REQUIRED TASK: Quote each record exactly, please, leaving none out.

─── INFORMATION PROVIDED

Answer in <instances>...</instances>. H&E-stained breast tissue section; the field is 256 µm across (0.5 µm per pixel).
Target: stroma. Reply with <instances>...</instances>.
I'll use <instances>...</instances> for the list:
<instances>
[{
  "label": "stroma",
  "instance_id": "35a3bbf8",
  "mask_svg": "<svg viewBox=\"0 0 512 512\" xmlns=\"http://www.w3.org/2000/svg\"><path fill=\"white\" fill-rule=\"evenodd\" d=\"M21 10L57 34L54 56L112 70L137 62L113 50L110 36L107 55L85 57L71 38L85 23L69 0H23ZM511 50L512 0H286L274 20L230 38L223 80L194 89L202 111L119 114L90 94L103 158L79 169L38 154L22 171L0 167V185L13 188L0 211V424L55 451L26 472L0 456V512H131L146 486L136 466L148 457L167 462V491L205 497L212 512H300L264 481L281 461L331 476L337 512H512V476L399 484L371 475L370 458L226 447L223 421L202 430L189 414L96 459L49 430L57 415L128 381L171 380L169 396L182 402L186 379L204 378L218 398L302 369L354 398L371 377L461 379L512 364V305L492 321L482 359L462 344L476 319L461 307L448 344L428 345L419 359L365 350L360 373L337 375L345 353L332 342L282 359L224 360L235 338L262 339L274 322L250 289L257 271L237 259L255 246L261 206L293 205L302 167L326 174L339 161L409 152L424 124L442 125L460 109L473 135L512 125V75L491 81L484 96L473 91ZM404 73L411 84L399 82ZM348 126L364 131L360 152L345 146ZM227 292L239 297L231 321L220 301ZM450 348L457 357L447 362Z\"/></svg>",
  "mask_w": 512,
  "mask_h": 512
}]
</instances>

──────

EXERCISE RESPONSE:
Answer in <instances>...</instances>. H&E-stained breast tissue section; the field is 256 µm across (0.5 µm per pixel).
Target: stroma. Reply with <instances>...</instances>.
I'll use <instances>...</instances> for the list:
<instances>
[{
  "label": "stroma",
  "instance_id": "35a3bbf8",
  "mask_svg": "<svg viewBox=\"0 0 512 512\" xmlns=\"http://www.w3.org/2000/svg\"><path fill=\"white\" fill-rule=\"evenodd\" d=\"M21 10L57 34L54 56L112 70L137 62L113 50L110 36L107 55L85 57L71 38L85 23L69 0H23ZM511 50L512 0H286L274 20L230 38L223 80L194 89L202 111L119 114L90 94L103 158L79 169L38 154L22 171L0 167V185L13 188L0 211V424L55 451L26 472L0 456V512H131L146 486L136 466L148 457L167 462V491L205 497L212 512H300L264 481L281 461L331 476L337 512H512V476L399 484L371 475L370 458L226 447L223 421L202 430L189 414L96 459L49 430L57 415L128 381L171 380L169 396L182 402L186 379L204 378L218 398L302 369L354 398L371 377L461 379L512 364V305L492 321L482 359L462 344L476 319L461 307L448 344L428 345L419 359L365 350L360 373L337 375L345 353L332 342L282 359L224 360L235 338L262 339L274 322L250 289L257 271L237 259L255 246L261 206L293 205L302 167L326 174L339 161L409 152L424 124L442 125L460 109L473 135L512 125V75L491 81L484 96L473 91ZM404 73L411 84L399 82ZM348 126L364 131L360 152L345 146ZM227 292L239 297L231 321L220 301ZM450 348L457 357L447 362Z\"/></svg>",
  "mask_w": 512,
  "mask_h": 512
}]
</instances>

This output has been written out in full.